THE PROBLEM
Update the entries from the line containing "Trace every road" through the line containing "road 3 (tertiary): [(231,511),(159,326)]" by changing "centreline" to "centerline", leaving everything else as it is.

RECORDS PROVIDED
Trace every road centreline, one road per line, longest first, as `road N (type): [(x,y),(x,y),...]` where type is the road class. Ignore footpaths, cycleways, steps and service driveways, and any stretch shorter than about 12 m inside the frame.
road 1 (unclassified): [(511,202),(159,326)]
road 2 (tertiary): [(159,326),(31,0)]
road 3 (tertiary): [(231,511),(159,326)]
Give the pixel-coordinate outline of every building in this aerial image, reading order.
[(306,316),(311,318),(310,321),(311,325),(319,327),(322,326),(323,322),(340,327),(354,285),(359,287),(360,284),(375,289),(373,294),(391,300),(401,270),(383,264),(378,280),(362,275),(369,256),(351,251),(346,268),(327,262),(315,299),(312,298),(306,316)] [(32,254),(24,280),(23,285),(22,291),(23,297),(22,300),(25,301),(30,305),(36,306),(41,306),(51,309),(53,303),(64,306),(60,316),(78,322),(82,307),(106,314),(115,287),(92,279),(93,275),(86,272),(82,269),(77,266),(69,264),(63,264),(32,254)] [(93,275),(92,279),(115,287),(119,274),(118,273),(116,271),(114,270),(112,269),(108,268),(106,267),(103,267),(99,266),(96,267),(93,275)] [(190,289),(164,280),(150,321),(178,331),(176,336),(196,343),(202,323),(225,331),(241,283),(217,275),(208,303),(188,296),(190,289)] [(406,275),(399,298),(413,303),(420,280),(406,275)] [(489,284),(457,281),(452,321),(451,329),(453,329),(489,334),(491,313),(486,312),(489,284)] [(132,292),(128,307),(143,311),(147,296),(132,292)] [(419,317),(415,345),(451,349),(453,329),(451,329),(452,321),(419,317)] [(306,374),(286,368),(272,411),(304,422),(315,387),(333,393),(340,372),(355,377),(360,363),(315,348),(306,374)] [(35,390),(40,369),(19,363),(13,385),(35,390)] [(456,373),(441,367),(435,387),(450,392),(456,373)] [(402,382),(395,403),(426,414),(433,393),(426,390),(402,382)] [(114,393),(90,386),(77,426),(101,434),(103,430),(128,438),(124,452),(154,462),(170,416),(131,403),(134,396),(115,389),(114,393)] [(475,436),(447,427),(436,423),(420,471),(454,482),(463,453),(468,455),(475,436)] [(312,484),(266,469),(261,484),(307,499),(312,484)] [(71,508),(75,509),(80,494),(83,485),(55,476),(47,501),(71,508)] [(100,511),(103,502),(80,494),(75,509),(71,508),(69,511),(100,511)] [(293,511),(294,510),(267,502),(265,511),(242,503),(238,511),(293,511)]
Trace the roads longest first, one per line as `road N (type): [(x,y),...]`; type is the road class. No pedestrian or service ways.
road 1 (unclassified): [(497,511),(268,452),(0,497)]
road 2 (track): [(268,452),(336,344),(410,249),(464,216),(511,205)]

--

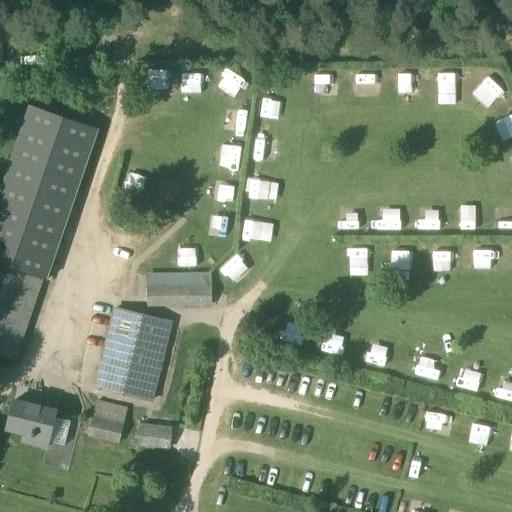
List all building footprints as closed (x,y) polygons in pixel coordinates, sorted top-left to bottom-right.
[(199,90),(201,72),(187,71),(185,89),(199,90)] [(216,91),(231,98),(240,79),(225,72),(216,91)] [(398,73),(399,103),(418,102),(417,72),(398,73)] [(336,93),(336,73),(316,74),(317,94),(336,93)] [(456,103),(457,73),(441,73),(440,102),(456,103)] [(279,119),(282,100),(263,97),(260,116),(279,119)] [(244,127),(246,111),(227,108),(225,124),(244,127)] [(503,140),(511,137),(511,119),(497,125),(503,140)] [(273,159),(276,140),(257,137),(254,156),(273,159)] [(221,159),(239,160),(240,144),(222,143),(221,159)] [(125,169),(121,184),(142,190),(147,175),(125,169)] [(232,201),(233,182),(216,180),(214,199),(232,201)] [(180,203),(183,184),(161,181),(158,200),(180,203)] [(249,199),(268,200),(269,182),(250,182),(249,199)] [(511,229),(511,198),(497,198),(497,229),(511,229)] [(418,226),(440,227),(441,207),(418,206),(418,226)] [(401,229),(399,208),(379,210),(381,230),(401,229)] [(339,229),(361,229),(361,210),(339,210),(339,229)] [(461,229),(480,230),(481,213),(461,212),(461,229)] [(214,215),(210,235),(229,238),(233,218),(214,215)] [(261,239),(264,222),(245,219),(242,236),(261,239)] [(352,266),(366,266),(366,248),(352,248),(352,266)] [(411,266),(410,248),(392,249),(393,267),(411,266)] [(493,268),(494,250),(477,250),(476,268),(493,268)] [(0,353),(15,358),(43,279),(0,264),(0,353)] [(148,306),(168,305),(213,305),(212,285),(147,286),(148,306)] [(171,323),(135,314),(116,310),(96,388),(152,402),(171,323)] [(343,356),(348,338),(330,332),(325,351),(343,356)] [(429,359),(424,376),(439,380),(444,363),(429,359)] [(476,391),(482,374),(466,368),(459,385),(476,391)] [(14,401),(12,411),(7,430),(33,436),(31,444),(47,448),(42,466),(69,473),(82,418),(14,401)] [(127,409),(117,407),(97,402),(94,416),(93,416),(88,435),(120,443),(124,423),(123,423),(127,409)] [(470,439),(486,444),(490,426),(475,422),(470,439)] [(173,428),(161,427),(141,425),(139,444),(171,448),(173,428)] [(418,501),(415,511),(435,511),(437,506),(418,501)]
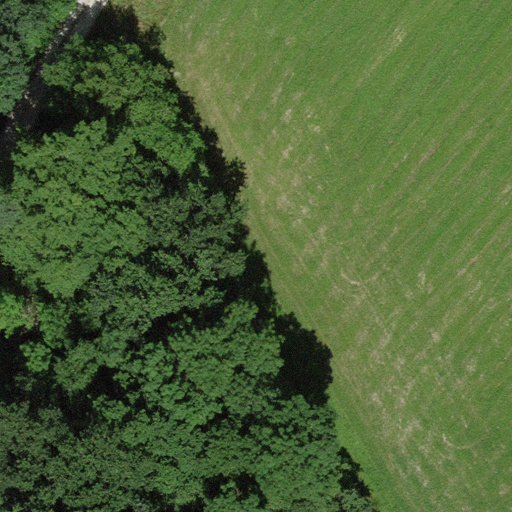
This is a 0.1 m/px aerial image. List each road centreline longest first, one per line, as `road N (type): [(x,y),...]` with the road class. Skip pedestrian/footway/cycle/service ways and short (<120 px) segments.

RESULT OF THE TASK
Trace every road centerline, one road per line, longest first, as `road N (type): [(x,y),(x,y),...]` where type is the road class. Ignore footpaths, cycleways, steps and service driveways, and any stretch shorter than about 12 m inside the frame.
road 1 (unclassified): [(511,202),(159,326)]
road 2 (tertiary): [(159,326),(31,0)]
road 3 (tertiary): [(231,511),(159,326)]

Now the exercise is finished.